Information provided below:
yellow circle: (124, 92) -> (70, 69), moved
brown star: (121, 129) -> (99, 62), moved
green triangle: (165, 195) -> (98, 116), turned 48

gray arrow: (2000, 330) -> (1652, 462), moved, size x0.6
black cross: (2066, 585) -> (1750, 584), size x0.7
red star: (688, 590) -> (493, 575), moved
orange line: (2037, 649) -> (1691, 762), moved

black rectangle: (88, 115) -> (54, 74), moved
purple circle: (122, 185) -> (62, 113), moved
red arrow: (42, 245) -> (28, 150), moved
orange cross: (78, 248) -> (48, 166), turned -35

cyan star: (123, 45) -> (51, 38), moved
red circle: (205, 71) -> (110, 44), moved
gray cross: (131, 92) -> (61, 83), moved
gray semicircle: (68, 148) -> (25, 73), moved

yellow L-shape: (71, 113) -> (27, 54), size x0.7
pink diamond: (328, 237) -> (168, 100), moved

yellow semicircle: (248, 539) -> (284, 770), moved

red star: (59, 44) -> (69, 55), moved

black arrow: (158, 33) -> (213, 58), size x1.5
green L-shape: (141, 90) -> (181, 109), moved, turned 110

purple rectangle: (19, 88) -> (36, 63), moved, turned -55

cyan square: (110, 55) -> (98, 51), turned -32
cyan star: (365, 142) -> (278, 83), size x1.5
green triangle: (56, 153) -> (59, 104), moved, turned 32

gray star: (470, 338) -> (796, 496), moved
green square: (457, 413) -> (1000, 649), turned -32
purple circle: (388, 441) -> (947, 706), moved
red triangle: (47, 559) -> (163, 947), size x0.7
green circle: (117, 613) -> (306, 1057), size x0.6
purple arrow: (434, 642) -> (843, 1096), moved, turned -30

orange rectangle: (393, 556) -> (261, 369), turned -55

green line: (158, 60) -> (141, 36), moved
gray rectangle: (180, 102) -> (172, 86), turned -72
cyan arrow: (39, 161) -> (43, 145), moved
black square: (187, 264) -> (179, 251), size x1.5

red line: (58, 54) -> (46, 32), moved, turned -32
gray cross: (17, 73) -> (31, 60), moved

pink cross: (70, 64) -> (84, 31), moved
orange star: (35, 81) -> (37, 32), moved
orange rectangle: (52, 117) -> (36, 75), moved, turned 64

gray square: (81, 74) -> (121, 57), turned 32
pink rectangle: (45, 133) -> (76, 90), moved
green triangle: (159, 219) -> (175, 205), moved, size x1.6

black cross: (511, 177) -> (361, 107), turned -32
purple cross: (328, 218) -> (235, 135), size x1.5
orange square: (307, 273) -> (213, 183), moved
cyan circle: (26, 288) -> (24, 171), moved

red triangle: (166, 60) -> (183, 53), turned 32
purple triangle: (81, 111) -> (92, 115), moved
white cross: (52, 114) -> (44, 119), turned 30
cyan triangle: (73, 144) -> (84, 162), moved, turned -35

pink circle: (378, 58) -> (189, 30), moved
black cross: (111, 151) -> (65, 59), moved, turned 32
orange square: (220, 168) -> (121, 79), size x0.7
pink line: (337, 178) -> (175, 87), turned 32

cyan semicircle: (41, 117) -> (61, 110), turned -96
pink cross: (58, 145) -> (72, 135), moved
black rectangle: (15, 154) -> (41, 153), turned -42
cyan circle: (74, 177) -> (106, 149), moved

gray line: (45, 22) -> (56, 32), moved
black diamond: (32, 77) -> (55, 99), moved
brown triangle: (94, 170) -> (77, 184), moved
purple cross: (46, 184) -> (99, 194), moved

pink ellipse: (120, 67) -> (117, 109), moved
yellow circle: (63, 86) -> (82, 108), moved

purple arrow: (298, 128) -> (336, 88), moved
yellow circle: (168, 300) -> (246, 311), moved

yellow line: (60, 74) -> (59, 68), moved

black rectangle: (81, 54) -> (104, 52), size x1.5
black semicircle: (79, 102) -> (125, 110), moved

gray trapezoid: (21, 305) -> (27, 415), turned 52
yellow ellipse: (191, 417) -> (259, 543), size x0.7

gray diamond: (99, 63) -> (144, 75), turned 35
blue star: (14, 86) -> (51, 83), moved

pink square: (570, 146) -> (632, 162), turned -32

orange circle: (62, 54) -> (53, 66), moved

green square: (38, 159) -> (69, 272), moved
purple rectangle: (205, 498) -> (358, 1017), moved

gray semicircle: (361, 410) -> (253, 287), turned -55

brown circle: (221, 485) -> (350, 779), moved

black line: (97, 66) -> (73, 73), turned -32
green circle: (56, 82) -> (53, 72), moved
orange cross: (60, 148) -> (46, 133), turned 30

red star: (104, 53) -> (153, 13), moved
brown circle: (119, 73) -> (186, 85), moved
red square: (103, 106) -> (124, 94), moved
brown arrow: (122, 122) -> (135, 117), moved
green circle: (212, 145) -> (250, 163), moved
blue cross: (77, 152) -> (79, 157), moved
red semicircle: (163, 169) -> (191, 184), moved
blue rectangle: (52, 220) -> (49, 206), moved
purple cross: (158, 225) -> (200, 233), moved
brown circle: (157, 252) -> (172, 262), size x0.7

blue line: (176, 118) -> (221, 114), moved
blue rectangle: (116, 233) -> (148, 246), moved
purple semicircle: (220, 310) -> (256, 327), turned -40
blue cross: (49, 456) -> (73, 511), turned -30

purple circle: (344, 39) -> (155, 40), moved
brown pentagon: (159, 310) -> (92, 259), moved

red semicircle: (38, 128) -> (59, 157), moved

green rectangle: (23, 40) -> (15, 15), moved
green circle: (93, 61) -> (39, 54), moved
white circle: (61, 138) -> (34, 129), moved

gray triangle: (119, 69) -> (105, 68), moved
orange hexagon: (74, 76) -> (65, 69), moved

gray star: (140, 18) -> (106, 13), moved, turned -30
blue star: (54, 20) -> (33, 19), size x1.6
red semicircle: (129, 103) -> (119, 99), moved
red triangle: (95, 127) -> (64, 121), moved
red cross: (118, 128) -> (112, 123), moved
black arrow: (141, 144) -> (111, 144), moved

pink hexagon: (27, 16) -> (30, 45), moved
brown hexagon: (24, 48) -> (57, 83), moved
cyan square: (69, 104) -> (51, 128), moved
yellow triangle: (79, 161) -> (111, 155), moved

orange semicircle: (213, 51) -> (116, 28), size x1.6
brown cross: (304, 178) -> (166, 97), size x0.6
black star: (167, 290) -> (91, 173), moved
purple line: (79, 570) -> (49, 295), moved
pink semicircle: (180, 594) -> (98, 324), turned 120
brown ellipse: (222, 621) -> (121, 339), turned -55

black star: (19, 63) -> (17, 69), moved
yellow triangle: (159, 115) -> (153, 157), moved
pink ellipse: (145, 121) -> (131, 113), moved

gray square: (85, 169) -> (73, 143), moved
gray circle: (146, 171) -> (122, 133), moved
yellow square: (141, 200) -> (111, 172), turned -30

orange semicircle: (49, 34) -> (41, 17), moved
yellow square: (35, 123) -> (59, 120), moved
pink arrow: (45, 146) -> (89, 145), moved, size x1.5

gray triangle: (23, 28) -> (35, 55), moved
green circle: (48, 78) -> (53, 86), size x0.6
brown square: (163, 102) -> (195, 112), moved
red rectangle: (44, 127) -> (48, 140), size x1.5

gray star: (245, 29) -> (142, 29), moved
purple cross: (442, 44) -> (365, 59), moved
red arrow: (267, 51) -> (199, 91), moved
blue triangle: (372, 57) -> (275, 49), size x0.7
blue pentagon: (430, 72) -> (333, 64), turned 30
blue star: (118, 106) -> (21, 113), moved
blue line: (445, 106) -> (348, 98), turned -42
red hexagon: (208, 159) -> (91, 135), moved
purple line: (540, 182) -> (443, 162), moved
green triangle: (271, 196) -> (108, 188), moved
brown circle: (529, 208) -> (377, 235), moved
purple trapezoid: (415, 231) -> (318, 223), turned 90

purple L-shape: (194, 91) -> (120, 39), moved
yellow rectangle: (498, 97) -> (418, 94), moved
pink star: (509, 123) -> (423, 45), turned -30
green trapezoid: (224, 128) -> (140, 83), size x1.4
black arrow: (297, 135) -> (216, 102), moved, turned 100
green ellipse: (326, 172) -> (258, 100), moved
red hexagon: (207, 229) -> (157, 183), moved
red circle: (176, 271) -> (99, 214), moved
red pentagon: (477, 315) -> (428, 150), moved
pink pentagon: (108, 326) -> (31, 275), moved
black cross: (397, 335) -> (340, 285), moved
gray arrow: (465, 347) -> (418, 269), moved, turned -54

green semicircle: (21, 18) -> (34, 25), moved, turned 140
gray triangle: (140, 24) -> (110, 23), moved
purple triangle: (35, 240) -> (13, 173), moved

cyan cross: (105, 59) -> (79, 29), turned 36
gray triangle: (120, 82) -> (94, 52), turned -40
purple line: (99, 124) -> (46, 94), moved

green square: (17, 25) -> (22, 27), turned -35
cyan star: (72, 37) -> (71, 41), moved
End of Information provided.
What lines above contain "yellow"? Copy them out.

yellow circle: (124, 92) -> (70, 69), moved
yellow L-shape: (71, 113) -> (27, 54), size x0.7
yellow semicircle: (248, 539) -> (284, 770), moved
yellow circle: (63, 86) -> (82, 108), moved
yellow circle: (168, 300) -> (246, 311), moved
yellow line: (60, 74) -> (59, 68), moved
yellow ellipse: (191, 417) -> (259, 543), size x0.7
yellow triangle: (79, 161) -> (111, 155), moved
yellow triangle: (159, 115) -> (153, 157), moved
yellow square: (141, 200) -> (111, 172), turned -30
yellow square: (35, 123) -> (59, 120), moved
yellow rectangle: (498, 97) -> (418, 94), moved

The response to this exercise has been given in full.